** INFORMATION SHOWN follows **
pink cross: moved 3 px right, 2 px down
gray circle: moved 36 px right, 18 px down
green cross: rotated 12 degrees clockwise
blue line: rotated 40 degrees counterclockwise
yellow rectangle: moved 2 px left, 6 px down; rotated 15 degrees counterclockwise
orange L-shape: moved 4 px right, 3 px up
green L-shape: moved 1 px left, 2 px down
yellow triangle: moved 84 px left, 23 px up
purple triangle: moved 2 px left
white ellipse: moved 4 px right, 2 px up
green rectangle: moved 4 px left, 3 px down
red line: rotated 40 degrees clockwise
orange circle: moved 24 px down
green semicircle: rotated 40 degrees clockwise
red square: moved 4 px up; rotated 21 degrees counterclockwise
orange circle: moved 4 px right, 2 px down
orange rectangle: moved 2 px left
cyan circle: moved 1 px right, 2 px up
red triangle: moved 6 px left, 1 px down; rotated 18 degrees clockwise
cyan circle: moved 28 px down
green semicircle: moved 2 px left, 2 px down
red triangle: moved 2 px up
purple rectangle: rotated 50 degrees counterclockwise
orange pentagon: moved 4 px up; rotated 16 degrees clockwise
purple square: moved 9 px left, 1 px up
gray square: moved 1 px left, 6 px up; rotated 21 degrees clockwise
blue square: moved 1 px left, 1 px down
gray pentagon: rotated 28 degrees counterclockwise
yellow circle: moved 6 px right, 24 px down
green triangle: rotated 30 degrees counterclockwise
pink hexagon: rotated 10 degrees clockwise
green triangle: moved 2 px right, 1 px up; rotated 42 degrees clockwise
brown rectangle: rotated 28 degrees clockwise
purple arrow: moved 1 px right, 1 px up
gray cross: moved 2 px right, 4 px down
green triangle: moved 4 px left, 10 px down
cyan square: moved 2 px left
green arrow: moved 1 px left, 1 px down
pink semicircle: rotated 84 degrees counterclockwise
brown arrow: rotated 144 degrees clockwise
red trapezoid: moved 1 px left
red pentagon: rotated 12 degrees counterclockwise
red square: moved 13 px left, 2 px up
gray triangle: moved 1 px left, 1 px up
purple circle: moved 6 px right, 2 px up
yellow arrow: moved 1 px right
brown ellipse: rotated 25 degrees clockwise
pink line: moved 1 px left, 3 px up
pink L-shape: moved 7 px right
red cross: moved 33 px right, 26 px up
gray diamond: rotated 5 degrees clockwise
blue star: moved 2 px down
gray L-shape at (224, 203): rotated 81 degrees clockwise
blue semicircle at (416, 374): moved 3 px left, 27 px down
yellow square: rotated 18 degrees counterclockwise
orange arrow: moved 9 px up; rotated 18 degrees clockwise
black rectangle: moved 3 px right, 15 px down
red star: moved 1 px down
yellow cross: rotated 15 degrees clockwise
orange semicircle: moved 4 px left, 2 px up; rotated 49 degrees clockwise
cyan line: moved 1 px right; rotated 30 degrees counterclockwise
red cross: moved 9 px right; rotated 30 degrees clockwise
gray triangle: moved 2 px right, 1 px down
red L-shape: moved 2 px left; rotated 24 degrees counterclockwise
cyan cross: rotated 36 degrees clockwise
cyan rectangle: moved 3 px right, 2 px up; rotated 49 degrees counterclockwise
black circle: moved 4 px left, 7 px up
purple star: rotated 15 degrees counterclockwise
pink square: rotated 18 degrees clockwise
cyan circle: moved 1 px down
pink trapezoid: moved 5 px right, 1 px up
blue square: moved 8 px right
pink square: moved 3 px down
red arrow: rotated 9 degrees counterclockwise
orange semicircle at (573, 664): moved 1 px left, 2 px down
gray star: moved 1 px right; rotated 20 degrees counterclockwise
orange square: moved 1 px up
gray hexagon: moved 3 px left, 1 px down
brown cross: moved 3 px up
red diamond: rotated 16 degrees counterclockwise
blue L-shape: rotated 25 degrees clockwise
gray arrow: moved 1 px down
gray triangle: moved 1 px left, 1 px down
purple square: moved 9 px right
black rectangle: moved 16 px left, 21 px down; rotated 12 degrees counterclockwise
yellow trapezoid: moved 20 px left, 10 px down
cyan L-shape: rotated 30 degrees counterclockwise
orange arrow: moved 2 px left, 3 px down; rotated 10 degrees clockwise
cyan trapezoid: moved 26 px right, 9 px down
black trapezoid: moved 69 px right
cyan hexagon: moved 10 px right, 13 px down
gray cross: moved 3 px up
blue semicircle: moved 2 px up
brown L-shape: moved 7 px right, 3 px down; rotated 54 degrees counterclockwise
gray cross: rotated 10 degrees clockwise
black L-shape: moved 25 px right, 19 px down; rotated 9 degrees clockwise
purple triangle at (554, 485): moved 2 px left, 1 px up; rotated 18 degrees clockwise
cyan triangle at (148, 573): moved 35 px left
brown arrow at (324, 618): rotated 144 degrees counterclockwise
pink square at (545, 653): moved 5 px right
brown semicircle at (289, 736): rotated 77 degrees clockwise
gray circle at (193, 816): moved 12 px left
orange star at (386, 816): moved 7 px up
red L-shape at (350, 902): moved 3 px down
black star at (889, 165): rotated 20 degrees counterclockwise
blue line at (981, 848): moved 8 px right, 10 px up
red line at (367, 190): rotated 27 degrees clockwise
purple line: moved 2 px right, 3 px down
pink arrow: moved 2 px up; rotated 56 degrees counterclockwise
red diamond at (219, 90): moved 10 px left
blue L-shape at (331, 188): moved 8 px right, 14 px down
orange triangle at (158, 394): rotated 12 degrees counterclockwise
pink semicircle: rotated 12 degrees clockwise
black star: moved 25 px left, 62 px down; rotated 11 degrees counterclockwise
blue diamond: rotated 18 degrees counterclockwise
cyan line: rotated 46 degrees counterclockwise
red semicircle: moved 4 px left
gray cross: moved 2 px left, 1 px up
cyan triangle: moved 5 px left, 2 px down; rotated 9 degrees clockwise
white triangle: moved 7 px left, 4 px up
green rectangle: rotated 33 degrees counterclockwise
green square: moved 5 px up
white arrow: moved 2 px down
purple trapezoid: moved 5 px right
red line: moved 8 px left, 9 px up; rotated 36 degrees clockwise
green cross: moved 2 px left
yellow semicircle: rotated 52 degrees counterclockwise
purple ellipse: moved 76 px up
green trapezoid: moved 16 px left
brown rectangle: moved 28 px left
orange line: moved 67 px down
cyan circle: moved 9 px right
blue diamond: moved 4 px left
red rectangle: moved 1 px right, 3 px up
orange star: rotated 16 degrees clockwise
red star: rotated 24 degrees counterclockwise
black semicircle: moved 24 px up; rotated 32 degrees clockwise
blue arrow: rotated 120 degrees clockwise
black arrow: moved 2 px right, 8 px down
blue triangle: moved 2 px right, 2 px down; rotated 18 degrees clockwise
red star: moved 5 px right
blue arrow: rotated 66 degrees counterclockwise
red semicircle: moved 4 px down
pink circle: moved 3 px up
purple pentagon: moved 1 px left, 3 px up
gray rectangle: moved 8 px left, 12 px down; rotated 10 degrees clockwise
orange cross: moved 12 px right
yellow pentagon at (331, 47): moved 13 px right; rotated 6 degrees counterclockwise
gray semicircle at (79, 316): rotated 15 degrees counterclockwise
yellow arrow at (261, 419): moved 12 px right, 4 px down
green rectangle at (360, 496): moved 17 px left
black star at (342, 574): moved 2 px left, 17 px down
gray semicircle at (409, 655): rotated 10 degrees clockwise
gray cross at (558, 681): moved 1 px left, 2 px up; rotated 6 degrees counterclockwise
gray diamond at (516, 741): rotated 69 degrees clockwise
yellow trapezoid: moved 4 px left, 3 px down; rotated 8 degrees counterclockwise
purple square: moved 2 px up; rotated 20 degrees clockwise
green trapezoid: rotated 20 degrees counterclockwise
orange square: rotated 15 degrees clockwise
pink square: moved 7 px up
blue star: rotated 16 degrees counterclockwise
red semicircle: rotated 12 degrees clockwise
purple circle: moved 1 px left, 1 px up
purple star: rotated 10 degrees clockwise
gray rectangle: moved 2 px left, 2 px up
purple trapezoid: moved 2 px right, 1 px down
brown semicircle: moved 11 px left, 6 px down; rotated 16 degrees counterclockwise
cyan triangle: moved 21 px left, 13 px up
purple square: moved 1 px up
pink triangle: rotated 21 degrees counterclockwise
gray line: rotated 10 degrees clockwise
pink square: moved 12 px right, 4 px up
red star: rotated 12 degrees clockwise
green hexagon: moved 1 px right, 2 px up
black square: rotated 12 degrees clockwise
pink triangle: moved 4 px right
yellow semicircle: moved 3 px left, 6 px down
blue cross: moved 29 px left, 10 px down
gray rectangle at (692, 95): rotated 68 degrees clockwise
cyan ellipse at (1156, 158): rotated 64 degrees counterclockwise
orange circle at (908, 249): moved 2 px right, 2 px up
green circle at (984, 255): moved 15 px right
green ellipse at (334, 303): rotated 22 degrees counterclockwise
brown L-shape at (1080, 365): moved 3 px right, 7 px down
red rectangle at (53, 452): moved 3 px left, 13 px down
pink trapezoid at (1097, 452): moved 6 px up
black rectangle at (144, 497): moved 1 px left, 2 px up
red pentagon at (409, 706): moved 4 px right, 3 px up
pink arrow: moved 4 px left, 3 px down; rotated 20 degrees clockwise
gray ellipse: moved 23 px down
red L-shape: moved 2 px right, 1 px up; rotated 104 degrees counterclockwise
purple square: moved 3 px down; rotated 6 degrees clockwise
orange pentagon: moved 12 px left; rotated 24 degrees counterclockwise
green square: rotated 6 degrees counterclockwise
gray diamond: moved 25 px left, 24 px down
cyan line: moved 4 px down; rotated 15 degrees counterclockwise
** End of INFORMATION SHOWN **
Report how many lines of the listing above include the word "white". Say nothing but the number.

3